* _Aim of the task_
Return, word for word, the lines of the listing below from the one with "IC2: NOR CD4001" through the one with "R7: 75 (0V, VO) -> none", and no other lines.
[Opening Task input section]
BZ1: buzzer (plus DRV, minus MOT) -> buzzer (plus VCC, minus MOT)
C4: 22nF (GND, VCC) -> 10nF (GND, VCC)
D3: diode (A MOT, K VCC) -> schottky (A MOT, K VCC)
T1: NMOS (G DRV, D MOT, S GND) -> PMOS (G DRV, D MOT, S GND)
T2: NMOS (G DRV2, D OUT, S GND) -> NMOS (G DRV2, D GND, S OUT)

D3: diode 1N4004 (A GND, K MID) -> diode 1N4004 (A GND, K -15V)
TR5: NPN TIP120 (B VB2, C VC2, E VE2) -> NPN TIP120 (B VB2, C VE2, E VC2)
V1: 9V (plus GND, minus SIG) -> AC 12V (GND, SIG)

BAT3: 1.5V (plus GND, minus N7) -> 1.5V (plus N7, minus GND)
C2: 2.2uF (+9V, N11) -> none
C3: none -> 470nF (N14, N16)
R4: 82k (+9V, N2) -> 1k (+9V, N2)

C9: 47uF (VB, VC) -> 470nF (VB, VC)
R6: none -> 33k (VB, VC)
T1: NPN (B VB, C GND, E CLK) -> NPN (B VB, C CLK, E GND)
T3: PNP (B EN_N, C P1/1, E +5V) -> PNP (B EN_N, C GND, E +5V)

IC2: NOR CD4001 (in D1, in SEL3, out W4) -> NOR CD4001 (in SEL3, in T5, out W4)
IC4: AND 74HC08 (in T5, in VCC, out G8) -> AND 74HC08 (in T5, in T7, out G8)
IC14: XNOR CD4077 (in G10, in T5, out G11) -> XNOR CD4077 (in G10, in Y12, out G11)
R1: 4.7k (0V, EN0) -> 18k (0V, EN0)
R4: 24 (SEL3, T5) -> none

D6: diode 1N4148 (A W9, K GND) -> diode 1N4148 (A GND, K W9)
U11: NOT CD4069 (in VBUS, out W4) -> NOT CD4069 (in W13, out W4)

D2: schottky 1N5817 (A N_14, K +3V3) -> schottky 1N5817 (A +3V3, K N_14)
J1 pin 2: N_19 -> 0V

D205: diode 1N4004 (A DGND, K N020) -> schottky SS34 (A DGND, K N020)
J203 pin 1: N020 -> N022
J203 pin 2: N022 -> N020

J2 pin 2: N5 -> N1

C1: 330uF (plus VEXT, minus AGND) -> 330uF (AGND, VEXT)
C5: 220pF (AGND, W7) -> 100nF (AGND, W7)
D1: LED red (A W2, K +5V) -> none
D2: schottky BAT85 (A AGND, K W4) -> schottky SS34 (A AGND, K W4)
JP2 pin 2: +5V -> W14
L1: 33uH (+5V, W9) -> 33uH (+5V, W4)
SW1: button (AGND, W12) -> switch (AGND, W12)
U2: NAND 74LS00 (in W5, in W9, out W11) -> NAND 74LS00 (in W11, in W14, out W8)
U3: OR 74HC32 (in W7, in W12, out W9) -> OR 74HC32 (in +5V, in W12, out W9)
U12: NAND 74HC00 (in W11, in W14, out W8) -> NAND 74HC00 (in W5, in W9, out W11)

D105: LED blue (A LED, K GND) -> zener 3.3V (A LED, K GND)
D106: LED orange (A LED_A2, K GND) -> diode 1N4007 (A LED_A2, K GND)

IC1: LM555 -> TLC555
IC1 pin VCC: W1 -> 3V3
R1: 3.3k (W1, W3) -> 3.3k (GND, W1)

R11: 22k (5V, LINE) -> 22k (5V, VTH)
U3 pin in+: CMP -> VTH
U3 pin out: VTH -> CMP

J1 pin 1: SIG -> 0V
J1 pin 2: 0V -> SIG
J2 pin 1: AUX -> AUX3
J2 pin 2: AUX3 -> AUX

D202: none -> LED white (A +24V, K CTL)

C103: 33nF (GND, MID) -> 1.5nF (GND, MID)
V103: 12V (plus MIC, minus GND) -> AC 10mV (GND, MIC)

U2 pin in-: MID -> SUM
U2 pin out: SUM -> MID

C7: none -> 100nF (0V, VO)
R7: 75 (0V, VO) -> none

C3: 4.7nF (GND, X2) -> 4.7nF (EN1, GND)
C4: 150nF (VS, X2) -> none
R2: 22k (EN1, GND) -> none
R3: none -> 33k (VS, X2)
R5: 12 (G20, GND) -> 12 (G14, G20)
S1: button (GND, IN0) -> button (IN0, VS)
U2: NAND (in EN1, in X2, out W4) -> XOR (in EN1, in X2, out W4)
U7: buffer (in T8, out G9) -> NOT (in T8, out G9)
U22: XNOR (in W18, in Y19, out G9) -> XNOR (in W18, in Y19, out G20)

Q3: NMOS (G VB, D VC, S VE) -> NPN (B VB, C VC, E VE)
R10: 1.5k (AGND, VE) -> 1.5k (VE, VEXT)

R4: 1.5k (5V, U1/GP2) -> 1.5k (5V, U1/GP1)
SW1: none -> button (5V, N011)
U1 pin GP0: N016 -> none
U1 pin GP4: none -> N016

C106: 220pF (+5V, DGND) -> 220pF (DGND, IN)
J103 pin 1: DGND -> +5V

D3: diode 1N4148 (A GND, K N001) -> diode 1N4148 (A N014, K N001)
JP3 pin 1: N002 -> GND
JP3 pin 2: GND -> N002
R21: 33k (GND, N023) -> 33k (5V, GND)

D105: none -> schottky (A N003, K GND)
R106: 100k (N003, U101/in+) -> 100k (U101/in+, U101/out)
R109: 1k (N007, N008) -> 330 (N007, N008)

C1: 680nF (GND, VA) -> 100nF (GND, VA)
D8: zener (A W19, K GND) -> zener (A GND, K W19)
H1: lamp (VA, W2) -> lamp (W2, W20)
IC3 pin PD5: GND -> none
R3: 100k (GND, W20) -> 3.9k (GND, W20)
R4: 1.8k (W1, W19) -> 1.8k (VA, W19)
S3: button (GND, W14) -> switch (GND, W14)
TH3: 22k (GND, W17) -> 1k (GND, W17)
[Closing Task input section]
* _Response area_
IC2: NOR CD4001 (in D1, in SEL3, out W4) -> NOR CD4001 (in SEL3, in T5, out W4)
IC4: AND 74HC08 (in T5, in VCC, out G8) -> AND 74HC08 (in T5, in T7, out G8)
IC14: XNOR CD4077 (in G10, in T5, out G11) -> XNOR CD4077 (in G10, in Y12, out G11)
R1: 4.7k (0V, EN0) -> 18k (0V, EN0)
R4: 24 (SEL3, T5) -> none

D6: diode 1N4148 (A W9, K GND) -> diode 1N4148 (A GND, K W9)
U11: NOT CD4069 (in VBUS, out W4) -> NOT CD4069 (in W13, out W4)

D2: schottky 1N5817 (A N_14, K +3V3) -> schottky 1N5817 (A +3V3, K N_14)
J1 pin 2: N_19 -> 0V

D205: diode 1N4004 (A DGND, K N020) -> schottky SS34 (A DGND, K N020)
J203 pin 1: N020 -> N022
J203 pin 2: N022 -> N020

J2 pin 2: N5 -> N1

C1: 330uF (plus VEXT, minus AGND) -> 330uF (AGND, VEXT)
C5: 220pF (AGND, W7) -> 100nF (AGND, W7)
D1: LED red (A W2, K +5V) -> none
D2: schottky BAT85 (A AGND, K W4) -> schottky SS34 (A AGND, K W4)
JP2 pin 2: +5V -> W14
L1: 33uH (+5V, W9) -> 33uH (+5V, W4)
SW1: button (AGND, W12) -> switch (AGND, W12)
U2: NAND 74LS00 (in W5, in W9, out W11) -> NAND 74LS00 (in W11, in W14, out W8)
U3: OR 74HC32 (in W7, in W12, out W9) -> OR 74HC32 (in +5V, in W12, out W9)
U12: NAND 74HC00 (in W11, in W14, out W8) -> NAND 74HC00 (in W5, in W9, out W11)

D105: LED blue (A LED, K GND) -> zener 3.3V (A LED, K GND)
D106: LED orange (A LED_A2, K GND) -> diode 1N4007 (A LED_A2, K GND)

IC1: LM555 -> TLC555
IC1 pin VCC: W1 -> 3V3
R1: 3.3k (W1, W3) -> 3.3k (GND, W1)

R11: 22k (5V, LINE) -> 22k (5V, VTH)
U3 pin in+: CMP -> VTH
U3 pin out: VTH -> CMP

J1 pin 1: SIG -> 0V
J1 pin 2: 0V -> SIG
J2 pin 1: AUX -> AUX3
J2 pin 2: AUX3 -> AUX

D202: none -> LED white (A +24V, K CTL)

C103: 33nF (GND, MID) -> 1.5nF (GND, MID)
V103: 12V (plus MIC, minus GND) -> AC 10mV (GND, MIC)

U2 pin in-: MID -> SUM
U2 pin out: SUM -> MID

C7: none -> 100nF (0V, VO)
R7: 75 (0V, VO) -> none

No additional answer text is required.